Top of EXERCISE INPUT
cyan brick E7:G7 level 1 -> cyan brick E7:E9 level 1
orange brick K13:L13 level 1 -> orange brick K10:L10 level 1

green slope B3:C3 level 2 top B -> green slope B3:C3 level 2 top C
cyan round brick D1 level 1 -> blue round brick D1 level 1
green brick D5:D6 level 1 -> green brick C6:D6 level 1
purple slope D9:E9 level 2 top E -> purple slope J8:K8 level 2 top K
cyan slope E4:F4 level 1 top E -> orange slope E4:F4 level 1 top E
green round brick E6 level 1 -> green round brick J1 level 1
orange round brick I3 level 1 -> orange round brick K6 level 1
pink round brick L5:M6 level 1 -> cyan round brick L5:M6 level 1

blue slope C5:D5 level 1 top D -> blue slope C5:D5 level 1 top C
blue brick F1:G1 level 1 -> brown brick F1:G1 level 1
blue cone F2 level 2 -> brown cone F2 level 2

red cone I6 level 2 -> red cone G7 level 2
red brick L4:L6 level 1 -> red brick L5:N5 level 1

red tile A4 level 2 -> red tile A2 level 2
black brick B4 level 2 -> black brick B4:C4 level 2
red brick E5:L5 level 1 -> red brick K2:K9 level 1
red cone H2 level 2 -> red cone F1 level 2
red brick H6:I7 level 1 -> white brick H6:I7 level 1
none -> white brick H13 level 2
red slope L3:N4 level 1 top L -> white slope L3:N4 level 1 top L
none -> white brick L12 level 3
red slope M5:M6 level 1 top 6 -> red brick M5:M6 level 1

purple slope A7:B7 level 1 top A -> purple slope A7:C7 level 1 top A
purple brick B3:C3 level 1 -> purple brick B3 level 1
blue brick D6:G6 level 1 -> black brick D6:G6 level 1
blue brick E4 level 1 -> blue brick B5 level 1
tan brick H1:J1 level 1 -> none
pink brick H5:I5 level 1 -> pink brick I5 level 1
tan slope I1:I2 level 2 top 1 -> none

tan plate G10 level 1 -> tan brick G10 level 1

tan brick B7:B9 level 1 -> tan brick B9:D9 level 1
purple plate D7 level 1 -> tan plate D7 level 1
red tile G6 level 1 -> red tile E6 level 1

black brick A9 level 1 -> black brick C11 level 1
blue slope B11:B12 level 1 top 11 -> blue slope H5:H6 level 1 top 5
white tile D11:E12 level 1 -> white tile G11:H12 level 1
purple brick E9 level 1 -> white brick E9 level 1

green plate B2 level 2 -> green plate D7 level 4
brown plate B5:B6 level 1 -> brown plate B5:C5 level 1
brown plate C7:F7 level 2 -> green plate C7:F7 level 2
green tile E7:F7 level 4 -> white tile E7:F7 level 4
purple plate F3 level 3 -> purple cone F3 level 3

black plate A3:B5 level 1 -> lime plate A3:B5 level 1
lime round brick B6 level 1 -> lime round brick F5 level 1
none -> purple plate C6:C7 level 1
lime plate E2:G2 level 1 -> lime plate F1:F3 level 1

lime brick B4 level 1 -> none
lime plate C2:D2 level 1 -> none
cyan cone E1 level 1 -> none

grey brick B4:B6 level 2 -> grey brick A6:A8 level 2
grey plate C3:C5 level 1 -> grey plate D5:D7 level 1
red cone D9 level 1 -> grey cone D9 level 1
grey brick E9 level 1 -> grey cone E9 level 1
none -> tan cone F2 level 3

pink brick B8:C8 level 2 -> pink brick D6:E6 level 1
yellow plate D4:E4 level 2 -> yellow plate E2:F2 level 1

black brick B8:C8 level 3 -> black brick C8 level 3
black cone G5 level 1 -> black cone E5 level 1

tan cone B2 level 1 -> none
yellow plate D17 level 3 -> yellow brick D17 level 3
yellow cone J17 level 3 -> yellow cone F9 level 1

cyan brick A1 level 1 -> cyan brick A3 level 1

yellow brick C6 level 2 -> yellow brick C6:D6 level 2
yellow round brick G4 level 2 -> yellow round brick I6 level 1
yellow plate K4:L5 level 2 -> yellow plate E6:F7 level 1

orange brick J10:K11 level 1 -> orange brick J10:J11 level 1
Bottom of EXERCISE INPUT
## TASK DIRECTIONS
Nothing but the lines from the one containing "tan cone B2 level 1 -> none" through the end of the material should appear; please return them exactly.

## TASK RESPONSE
tan cone B2 level 1 -> none
yellow plate D17 level 3 -> yellow brick D17 level 3
yellow cone J17 level 3 -> yellow cone F9 level 1

cyan brick A1 level 1 -> cyan brick A3 level 1

yellow brick C6 level 2 -> yellow brick C6:D6 level 2
yellow round brick G4 level 2 -> yellow round brick I6 level 1
yellow plate K4:L5 level 2 -> yellow plate E6:F7 level 1

orange brick J10:K11 level 1 -> orange brick J10:J11 level 1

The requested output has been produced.